EXERCISE DESCRIPTION:
Extract, without alteration, each line from the start of the listing to the line bearing "love heart (snow-white), moved".

EXERCISE DATA:

————

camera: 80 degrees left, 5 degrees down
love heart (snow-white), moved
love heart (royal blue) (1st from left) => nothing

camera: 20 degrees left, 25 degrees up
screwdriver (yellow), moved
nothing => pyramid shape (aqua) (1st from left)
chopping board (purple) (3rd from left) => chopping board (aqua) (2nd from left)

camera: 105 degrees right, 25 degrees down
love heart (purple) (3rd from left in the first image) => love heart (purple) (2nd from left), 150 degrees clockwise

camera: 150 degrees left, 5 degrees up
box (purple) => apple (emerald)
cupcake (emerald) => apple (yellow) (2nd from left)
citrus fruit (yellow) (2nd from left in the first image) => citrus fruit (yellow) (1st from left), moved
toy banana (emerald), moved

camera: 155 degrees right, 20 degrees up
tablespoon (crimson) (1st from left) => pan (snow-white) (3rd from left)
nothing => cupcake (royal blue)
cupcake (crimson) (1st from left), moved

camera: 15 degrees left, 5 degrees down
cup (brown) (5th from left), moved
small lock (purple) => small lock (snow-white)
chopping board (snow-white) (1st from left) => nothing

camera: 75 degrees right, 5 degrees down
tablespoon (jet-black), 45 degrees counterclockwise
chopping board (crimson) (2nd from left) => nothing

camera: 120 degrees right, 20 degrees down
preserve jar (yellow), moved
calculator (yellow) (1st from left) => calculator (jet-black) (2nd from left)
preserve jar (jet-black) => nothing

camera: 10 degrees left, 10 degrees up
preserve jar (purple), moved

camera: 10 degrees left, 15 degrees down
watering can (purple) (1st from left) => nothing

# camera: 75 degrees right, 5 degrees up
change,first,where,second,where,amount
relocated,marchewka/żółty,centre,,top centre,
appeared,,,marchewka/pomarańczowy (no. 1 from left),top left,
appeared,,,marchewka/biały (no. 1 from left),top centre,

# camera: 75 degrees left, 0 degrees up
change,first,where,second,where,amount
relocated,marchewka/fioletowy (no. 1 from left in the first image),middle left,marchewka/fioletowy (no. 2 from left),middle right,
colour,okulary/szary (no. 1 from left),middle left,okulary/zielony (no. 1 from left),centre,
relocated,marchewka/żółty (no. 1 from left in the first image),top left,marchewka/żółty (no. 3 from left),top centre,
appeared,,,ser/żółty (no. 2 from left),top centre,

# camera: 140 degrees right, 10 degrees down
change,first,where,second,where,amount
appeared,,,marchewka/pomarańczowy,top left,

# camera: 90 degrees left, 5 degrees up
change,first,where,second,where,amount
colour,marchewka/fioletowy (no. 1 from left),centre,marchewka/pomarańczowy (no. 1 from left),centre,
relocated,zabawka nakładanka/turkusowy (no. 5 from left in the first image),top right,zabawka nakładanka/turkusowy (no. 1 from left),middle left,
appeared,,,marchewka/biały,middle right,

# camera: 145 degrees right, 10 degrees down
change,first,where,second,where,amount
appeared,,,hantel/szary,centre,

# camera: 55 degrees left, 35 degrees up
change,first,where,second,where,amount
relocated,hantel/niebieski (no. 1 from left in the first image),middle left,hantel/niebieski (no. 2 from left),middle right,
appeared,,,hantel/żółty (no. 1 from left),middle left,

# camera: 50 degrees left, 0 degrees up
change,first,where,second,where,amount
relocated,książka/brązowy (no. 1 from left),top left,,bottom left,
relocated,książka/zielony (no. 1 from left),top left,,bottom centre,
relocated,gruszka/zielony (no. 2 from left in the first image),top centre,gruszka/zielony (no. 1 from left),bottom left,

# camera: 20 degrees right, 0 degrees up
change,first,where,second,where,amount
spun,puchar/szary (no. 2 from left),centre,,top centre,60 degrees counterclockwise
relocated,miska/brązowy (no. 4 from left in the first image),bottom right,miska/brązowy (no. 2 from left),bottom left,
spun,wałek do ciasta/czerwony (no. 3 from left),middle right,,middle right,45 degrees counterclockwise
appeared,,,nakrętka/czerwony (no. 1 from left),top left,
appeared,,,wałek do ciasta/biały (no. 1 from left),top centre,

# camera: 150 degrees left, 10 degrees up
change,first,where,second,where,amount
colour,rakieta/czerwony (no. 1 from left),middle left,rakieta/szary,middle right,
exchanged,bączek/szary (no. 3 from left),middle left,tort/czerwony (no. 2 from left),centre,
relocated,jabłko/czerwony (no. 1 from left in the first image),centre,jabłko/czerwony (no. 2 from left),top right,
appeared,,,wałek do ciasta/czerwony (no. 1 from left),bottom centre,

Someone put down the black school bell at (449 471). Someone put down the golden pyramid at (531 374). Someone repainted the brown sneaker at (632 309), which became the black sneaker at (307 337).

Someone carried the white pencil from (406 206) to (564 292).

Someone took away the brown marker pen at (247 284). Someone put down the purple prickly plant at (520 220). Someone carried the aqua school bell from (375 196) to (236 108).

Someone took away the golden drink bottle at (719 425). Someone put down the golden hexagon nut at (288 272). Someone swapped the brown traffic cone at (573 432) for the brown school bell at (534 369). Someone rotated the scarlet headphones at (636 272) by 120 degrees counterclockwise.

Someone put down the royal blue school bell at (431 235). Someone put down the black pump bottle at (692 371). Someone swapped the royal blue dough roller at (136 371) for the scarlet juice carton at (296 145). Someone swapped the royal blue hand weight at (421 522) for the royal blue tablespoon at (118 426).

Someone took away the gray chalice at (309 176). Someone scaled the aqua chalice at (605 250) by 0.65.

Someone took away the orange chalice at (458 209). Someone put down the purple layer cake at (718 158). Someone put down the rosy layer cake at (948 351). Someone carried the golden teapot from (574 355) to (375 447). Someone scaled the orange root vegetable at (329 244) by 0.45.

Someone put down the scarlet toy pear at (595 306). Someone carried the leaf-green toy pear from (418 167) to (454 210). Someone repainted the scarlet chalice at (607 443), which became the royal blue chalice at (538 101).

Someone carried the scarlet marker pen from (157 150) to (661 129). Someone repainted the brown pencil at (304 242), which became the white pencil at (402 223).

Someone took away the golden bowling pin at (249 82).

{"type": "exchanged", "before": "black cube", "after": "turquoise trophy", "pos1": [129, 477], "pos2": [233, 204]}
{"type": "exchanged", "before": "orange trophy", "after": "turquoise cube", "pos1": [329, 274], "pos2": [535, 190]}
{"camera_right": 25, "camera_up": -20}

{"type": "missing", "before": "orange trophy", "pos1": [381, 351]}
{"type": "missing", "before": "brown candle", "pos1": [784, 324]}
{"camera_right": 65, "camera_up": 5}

————

REPLY:
camera: 80 degrees left, 5 degrees down
love heart (snow-white), moved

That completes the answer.